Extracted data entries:
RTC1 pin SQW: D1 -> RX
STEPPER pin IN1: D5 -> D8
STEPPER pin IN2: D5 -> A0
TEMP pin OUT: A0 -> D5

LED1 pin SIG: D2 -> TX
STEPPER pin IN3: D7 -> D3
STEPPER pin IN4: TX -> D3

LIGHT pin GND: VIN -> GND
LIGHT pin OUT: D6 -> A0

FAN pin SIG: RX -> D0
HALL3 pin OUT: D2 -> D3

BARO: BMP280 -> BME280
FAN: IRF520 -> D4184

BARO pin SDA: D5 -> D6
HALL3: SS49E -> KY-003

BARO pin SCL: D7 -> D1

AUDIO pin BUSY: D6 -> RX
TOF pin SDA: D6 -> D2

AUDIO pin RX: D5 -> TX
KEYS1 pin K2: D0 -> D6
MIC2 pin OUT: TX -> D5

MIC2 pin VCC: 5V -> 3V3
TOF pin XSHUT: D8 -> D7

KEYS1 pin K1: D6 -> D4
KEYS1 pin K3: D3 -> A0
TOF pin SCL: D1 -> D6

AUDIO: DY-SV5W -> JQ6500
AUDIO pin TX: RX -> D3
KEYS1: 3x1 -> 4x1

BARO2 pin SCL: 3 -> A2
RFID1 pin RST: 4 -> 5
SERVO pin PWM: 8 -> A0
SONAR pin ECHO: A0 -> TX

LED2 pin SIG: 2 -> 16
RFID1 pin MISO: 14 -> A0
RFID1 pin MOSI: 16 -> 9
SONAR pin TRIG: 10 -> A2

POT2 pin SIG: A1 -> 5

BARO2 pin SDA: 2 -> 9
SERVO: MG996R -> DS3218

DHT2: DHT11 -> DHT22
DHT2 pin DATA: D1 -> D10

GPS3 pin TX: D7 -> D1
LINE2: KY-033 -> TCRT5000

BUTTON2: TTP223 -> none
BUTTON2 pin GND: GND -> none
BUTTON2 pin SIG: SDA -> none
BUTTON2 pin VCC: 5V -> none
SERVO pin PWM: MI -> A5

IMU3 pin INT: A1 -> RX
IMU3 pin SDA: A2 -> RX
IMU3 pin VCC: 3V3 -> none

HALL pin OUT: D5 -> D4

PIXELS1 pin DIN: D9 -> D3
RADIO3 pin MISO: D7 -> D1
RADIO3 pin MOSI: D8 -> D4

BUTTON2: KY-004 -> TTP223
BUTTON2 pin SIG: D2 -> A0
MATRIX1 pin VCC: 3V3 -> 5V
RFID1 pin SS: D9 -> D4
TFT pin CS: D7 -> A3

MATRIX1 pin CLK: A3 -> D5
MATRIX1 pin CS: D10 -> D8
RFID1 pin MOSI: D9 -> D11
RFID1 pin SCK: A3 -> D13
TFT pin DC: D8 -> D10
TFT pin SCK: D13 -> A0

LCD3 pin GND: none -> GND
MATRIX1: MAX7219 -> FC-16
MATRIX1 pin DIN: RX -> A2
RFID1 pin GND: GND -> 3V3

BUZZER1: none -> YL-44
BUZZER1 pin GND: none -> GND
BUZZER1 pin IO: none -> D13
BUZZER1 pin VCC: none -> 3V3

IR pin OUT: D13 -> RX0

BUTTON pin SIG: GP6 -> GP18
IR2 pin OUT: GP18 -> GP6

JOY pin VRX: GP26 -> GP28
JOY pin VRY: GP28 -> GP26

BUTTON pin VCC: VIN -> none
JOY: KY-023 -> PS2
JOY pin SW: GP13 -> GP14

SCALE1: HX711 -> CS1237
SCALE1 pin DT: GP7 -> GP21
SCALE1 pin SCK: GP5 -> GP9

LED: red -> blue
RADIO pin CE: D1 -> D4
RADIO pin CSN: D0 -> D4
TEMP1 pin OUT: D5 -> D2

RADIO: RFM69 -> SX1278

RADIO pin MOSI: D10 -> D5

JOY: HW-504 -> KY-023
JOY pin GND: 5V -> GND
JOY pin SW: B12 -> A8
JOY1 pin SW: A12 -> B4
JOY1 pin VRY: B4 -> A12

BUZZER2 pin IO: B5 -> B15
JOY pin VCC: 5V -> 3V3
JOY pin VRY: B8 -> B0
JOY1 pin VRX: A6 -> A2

Goal of the exercise:
Write down exactly the span of lines above from the one containing "LED2 pin SIG: 2 -> 16" to the one containing "LINE2: KY-033 -> TCRT5000", both ends included.

Task response:
LED2 pin SIG: 2 -> 16
RFID1 pin MISO: 14 -> A0
RFID1 pin MOSI: 16 -> 9
SONAR pin TRIG: 10 -> A2

POT2 pin SIG: A1 -> 5

BARO2 pin SDA: 2 -> 9
SERVO: MG996R -> DS3218

DHT2: DHT11 -> DHT22
DHT2 pin DATA: D1 -> D10

GPS3 pin TX: D7 -> D1
LINE2: KY-033 -> TCRT5000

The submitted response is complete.